> [Try it] Which rows below contain the string "element", with case matching exactly? Show each of those rows in full.

> [Given information]
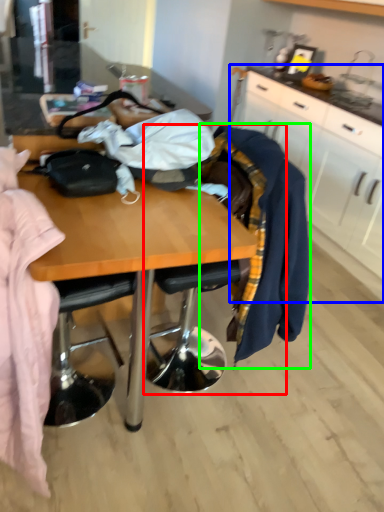
Question: Considering the real-world distances, which object is closest to chair (highlighted by a red box)? cabinetry (highlighted by a blue box) or clothing (highlighted by a green box).

Choices:
 (A) cabinetry
 (B) clothing

Answer: (B)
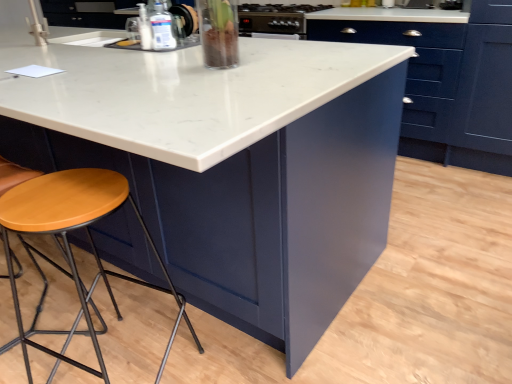
Question: From the image's perspective, relative to wooden seat stool at lower left, is wooden seat at lower left above or below?

Choices:
 (A) above
 (B) below

Answer: (A)

Question: Choose the correct answer: Is wooden seat at lower left inside wooden seat stool at lower left or outside it?

Choices:
 (A) outside
 (B) inside

Answer: (A)

Question: Estimate the real-world distances between objects in this image. Which object is farther from the wooden seat at lower left?

Choices:
 (A) metallic stainless steel oven at upper center, the 2th appliance ordered from the bottom
 (B) clear plastic bottle at upper center
 (C) wooden seat stool at lower left
 (D) clear glass vase at upper center, positioned as the 2th appliance in right-to-left order
 (E) matte blue cabinet at center

Answer: (E)

Question: Which is farther from the clear plastic bottle at upper center?

Choices:
 (A) clear glass vase at upper center, acting as the first appliance starting from the left
 (B) wooden seat at lower left
 (C) wooden seat stool at lower left
 (D) metallic stainless steel oven at upper center, positioned as the 2th appliance in front-to-back order
 (E) matte blue cabinet at center

Answer: (E)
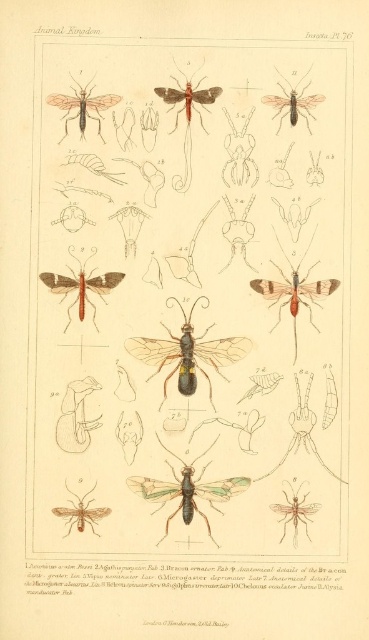
Question: Which point is farther to the camera?

Choices:
 (A) (315, 324)
 (B) (295, 515)

Answer: (A)

Question: Where is translucent amber wings at center located in relation to translucent beige moth at upper left in the image?

Choices:
 (A) left
 (B) right

Answer: (B)

Question: Which point is closer to the camera taking this photo?

Choices:
 (A) (225, 356)
 (B) (84, 301)

Answer: (B)

Question: Which point appears farthest from the camera in this image?

Choices:
 (A) (198, 148)
 (B) (76, 106)
 (C) (305, 522)

Answer: (A)

Question: In this image, where is matte brown moth at center located relative to translucent amber insect at lower right?

Choices:
 (A) right
 (B) left

Answer: (B)

Question: Does translucent green insect at center appear under green translucent wings at center?

Choices:
 (A) yes
 (B) no

Answer: (B)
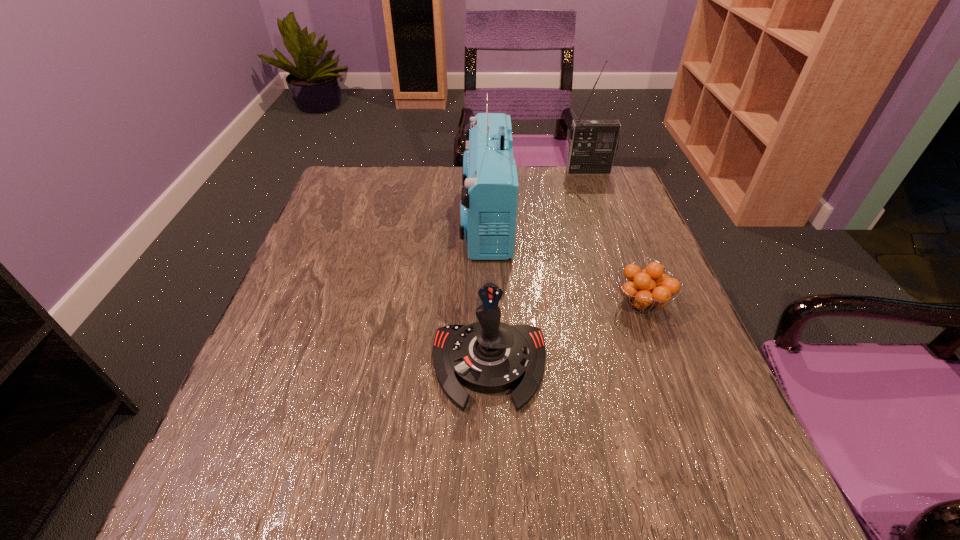
This screenshot has height=540, width=960. In the image, there is a desktop. What are the coordinates of `vacant space at the right edge` in the screenshot? It's located at (691, 423).

Locate an element on the screen. free spot at the far left corner of the desktop is located at coordinates (391, 184).

What are the coordinates of `free space at the far right corner of the desktop` in the screenshot? It's located at (614, 166).

This screenshot has width=960, height=540. What are the coordinates of `vacant space in between the joystick and the right radio receiver` in the screenshot? It's located at (539, 268).

Identify the location of vacant area that lies between the right radio receiver and the left radio receiver. Image resolution: width=960 pixels, height=540 pixels. (538, 195).

Where is `vacant area that lies between the third nearest object and the right radio receiver`? The image size is (960, 540). vacant area that lies between the third nearest object and the right radio receiver is located at coordinates (538, 195).

Locate an element on the screen. Image resolution: width=960 pixels, height=540 pixels. free space between the orange fruit and the right radio receiver is located at coordinates (614, 237).

This screenshot has width=960, height=540. I want to click on free space between the left radio receiver and the right radio receiver, so click(538, 195).

The width and height of the screenshot is (960, 540). I want to click on free area in between the farther radio receiver and the shortest object, so click(614, 237).

Image resolution: width=960 pixels, height=540 pixels. What are the coordinates of `unoccupied area between the joystick and the third farthest object` in the screenshot? It's located at (565, 334).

> [Your solution]
Locate an element on the screen. free spot at the far left corner of the desktop is located at coordinates (391, 184).
Locate an element on the screen. Image resolution: width=960 pixels, height=540 pixels. free space between the orange fruit and the right radio receiver is located at coordinates (614, 237).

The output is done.